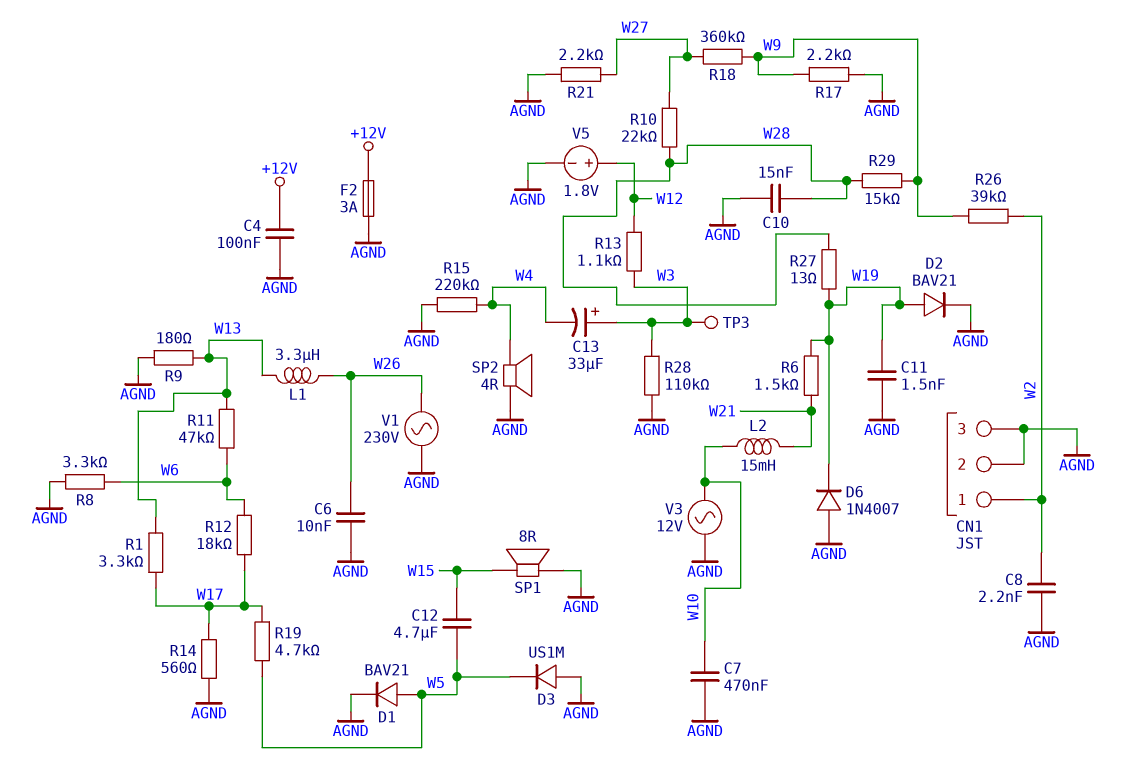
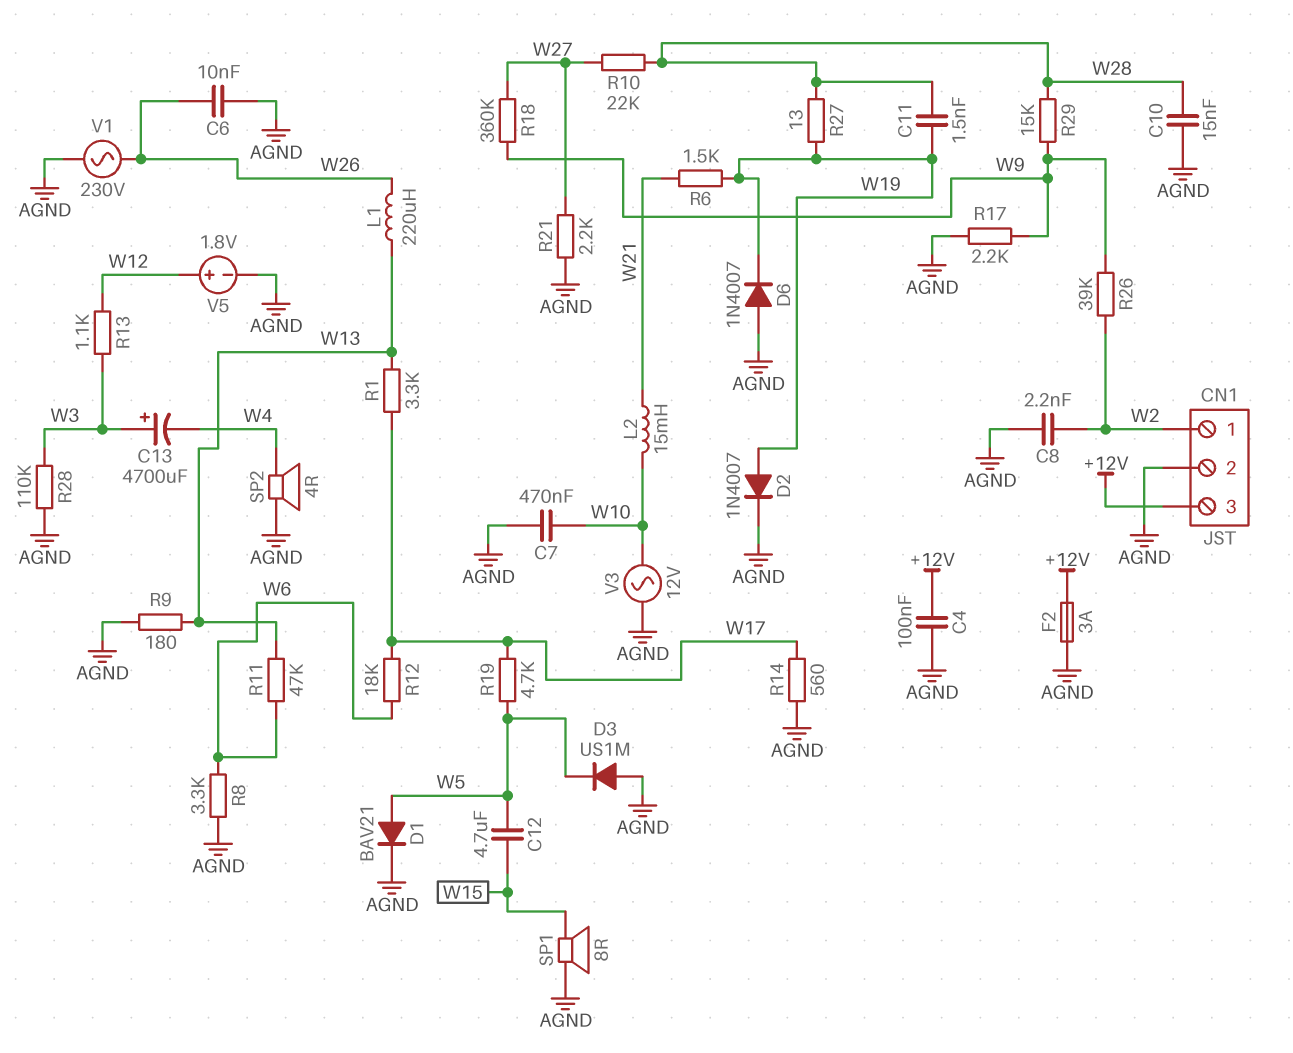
C11: 1.5nF (AGND, W19) -> 1.5nF (W19, W28)
C13: 33uF (plus W3, minus W4) -> 4700uF (plus W3, minus W4)
CN1 pin 3: AGND -> +12V
D2: diode BAV21 (A W19, K AGND) -> diode 1N4007 (A W19, K AGND)
L1: 3.3uH (W13, W26) -> 220uH (W13, W26)
R15: 220k (AGND, W4) -> none
TP3: test point (W3) -> none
◆ ◆ ◆
◆ YOUR OBJECTIVE: Copy all lines in the listing above where the string "none" appears.

◆ EXPECTED ANSWER:
R15: 220k (AGND, W4) -> none
TP3: test point (W3) -> none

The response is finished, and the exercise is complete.